--- MATERIAL PROVIDED ---

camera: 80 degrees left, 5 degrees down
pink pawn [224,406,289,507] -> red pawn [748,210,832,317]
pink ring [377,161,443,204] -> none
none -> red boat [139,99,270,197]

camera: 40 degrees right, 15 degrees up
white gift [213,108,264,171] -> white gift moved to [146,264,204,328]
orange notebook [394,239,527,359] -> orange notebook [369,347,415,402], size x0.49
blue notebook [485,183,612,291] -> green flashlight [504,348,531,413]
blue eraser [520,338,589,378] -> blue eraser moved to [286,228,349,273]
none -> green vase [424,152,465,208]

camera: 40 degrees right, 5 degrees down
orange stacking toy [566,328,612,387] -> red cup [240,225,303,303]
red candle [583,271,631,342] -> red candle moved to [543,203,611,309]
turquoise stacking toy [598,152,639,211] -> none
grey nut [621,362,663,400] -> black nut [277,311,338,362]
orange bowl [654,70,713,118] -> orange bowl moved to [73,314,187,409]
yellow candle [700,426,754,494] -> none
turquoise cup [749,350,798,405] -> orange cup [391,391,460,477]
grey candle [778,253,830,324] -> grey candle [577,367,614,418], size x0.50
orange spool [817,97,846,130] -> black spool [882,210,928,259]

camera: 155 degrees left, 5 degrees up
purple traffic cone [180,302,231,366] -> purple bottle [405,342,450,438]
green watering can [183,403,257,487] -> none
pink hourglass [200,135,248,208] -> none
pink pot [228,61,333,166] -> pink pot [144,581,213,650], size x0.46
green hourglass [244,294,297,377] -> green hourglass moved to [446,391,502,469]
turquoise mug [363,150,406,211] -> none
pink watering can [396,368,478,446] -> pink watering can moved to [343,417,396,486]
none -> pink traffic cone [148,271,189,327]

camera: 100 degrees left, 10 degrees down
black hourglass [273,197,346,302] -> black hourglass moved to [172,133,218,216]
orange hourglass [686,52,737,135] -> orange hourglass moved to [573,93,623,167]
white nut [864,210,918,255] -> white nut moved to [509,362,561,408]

---

The full set of entries above has to be restated exactly.

camera: 80 degrees left, 5 degrees down
pink pawn [224,406,289,507] -> red pawn [748,210,832,317]
pink ring [377,161,443,204] -> none
none -> red boat [139,99,270,197]

camera: 40 degrees right, 15 degrees up
white gift [213,108,264,171] -> white gift moved to [146,264,204,328]
orange notebook [394,239,527,359] -> orange notebook [369,347,415,402], size x0.49
blue notebook [485,183,612,291] -> green flashlight [504,348,531,413]
blue eraser [520,338,589,378] -> blue eraser moved to [286,228,349,273]
none -> green vase [424,152,465,208]

camera: 40 degrees right, 5 degrees down
orange stacking toy [566,328,612,387] -> red cup [240,225,303,303]
red candle [583,271,631,342] -> red candle moved to [543,203,611,309]
turquoise stacking toy [598,152,639,211] -> none
grey nut [621,362,663,400] -> black nut [277,311,338,362]
orange bowl [654,70,713,118] -> orange bowl moved to [73,314,187,409]
yellow candle [700,426,754,494] -> none
turquoise cup [749,350,798,405] -> orange cup [391,391,460,477]
grey candle [778,253,830,324] -> grey candle [577,367,614,418], size x0.50
orange spool [817,97,846,130] -> black spool [882,210,928,259]

camera: 155 degrees left, 5 degrees up
purple traffic cone [180,302,231,366] -> purple bottle [405,342,450,438]
green watering can [183,403,257,487] -> none
pink hourglass [200,135,248,208] -> none
pink pot [228,61,333,166] -> pink pot [144,581,213,650], size x0.46
green hourglass [244,294,297,377] -> green hourglass moved to [446,391,502,469]
turquoise mug [363,150,406,211] -> none
pink watering can [396,368,478,446] -> pink watering can moved to [343,417,396,486]
none -> pink traffic cone [148,271,189,327]

camera: 100 degrees left, 10 degrees down
black hourglass [273,197,346,302] -> black hourglass moved to [172,133,218,216]
orange hourglass [686,52,737,135] -> orange hourglass moved to [573,93,623,167]
white nut [864,210,918,255] -> white nut moved to [509,362,561,408]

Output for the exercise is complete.